PROBLEM STATEMENT:
For the material that follows, list every line containing the word "none".

GIVEN INFORMATION:
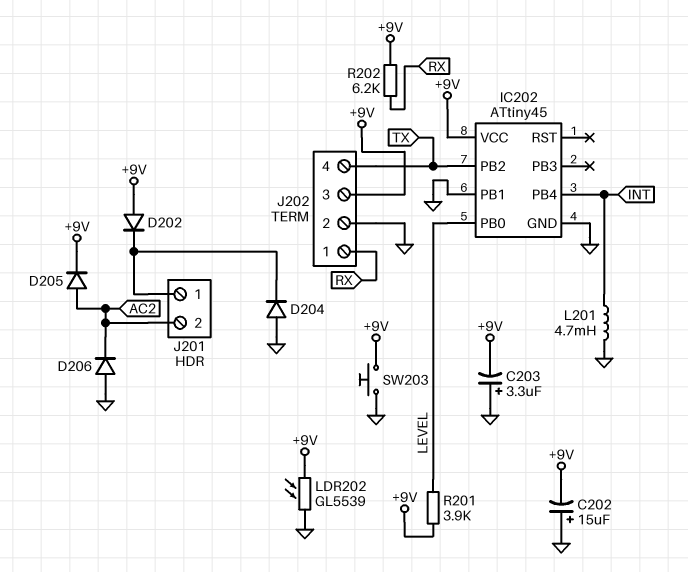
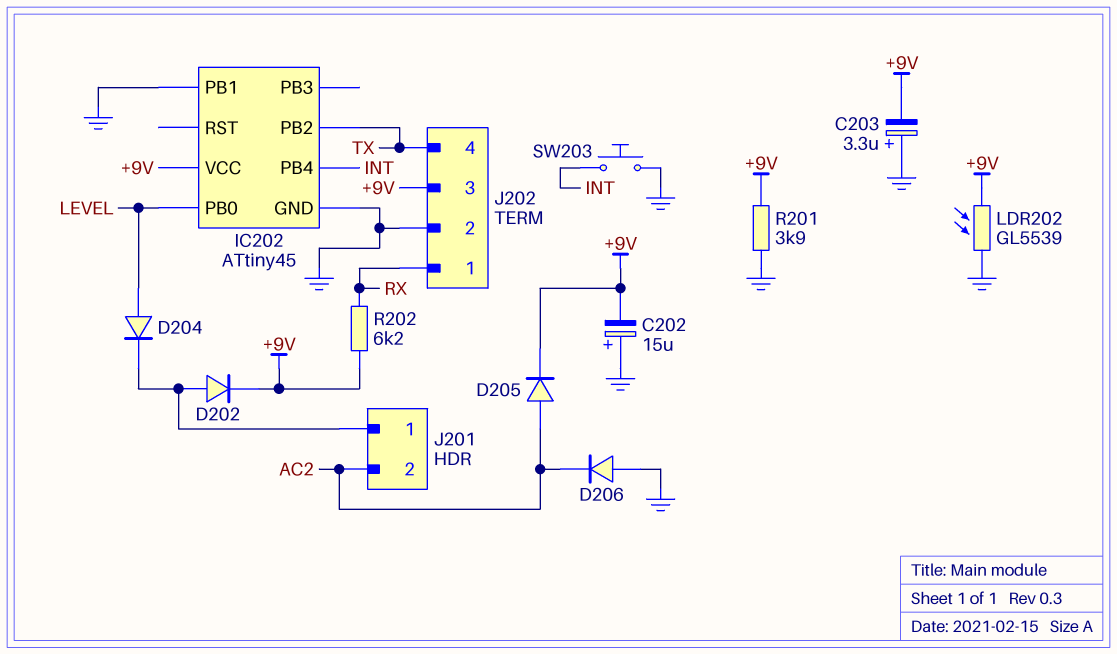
D202: diode (A +9V, K J201/1) -> diode (A J201/1, K +9V)
D204: diode (A GND, K J201/1) -> diode (A LEVEL, K J201/1)
L201: 4.7mH (GND, INT) -> none
R201: 3.9k (+9V, LEVEL) -> 3.9k (+9V, GND)
SW203: button (+9V, GND) -> button (GND, INT)

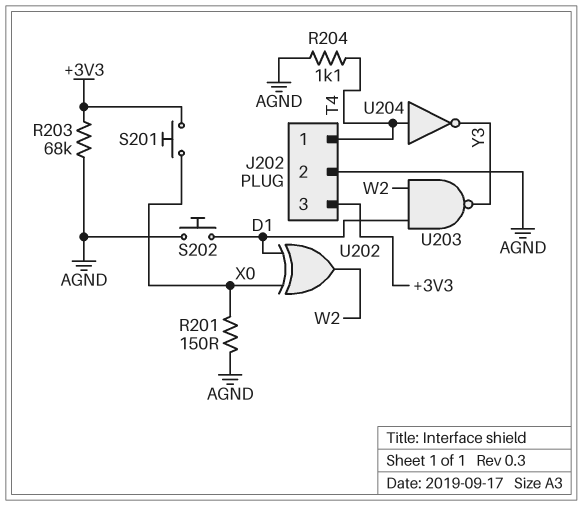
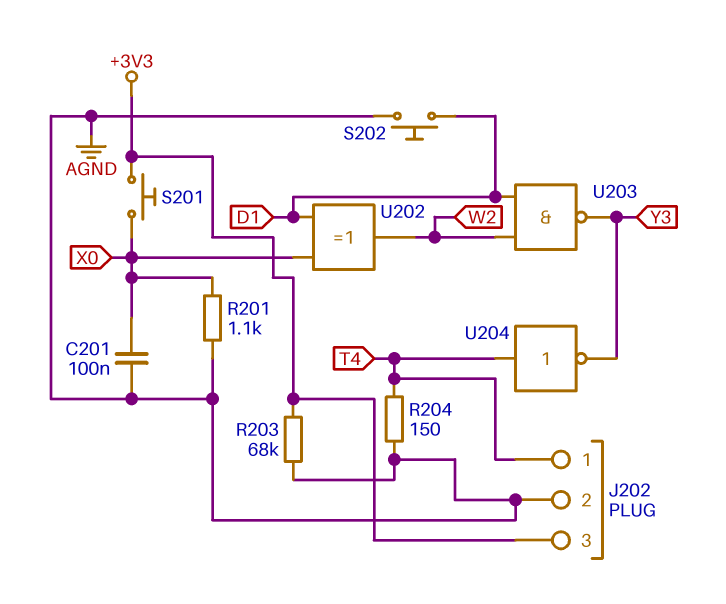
C201: none -> 100nF (AGND, X0)
R201: 150 (AGND, X0) -> 1.1k (AGND, X0)
R204: 1.1k (AGND, T4) -> 150 (AGND, T4)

SOLUTION TO THE PROBLEM:
L201: 4.7mH (GND, INT) -> none
C201: none -> 100nF (AGND, X0)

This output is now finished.